§ What this task involves
Say how many lines in the records include the string "pink", adding no other words.

+===+

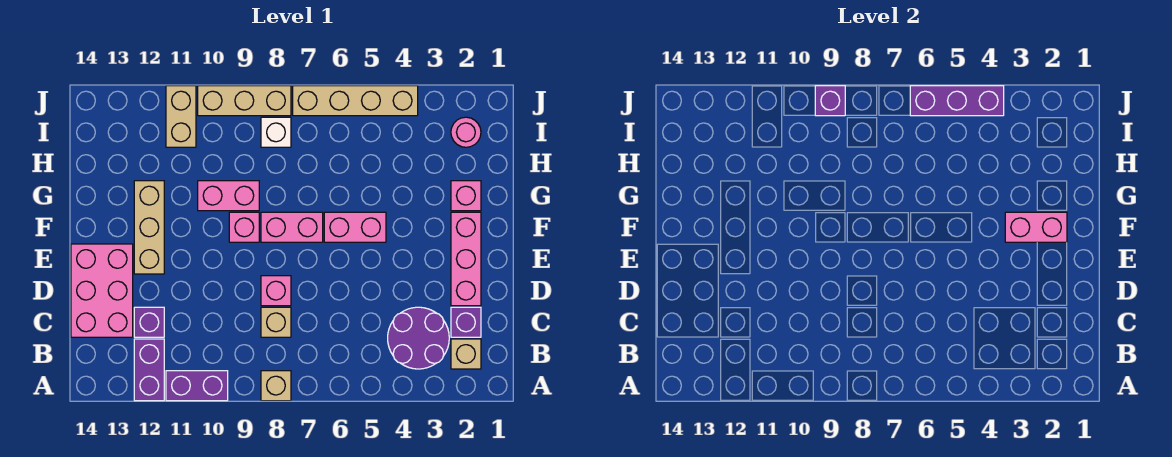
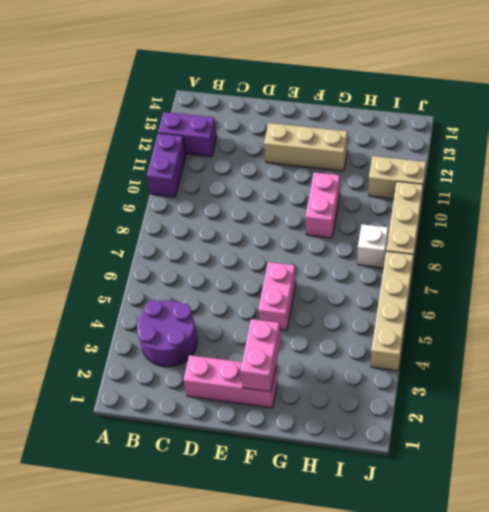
none -> tan brick A8 level 1
none -> tan brick B2 level 1
none -> purple brick C2 level 1

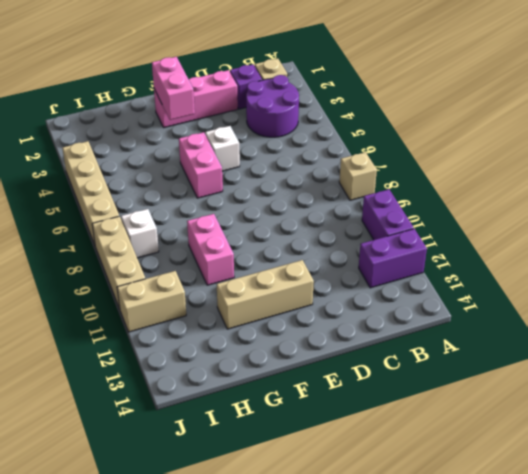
white brick E5 level 1 -> none
none -> tan brick C8 level 1
none -> purple brick C12 level 1
none -> pink brick C13:E14 level 1

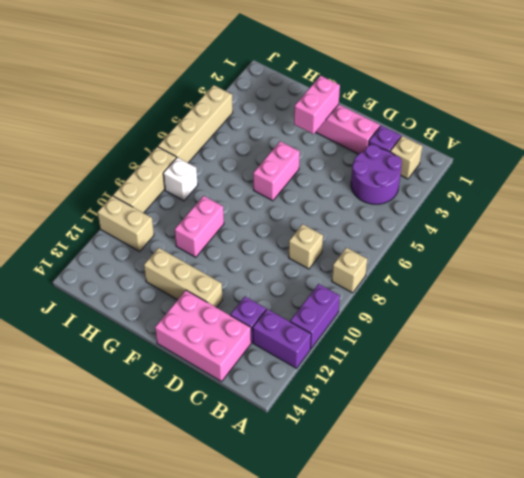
none -> pink brick D8 level 1
none -> pink brick F7:F8 level 1
none -> pink brick F9 level 1

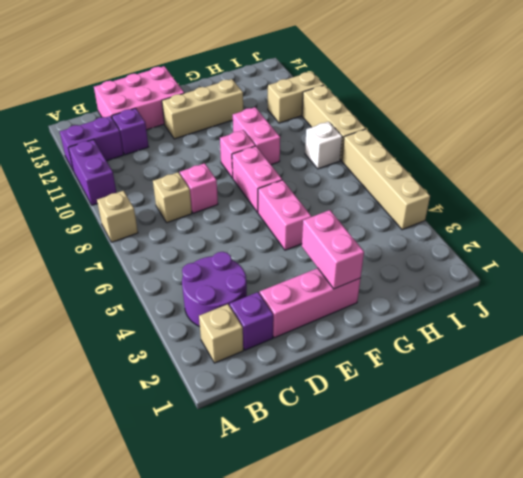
none -> pink brick G2 level 1
none -> pink round brick I2 level 1
none -> purple brick J4:J6 level 2

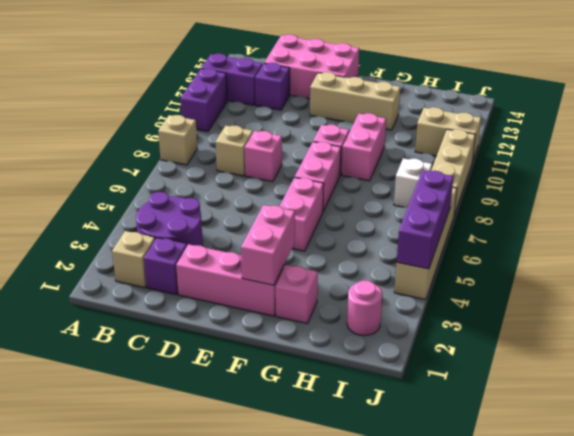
none -> purple brick J9 level 2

+===+

§ Your solution
6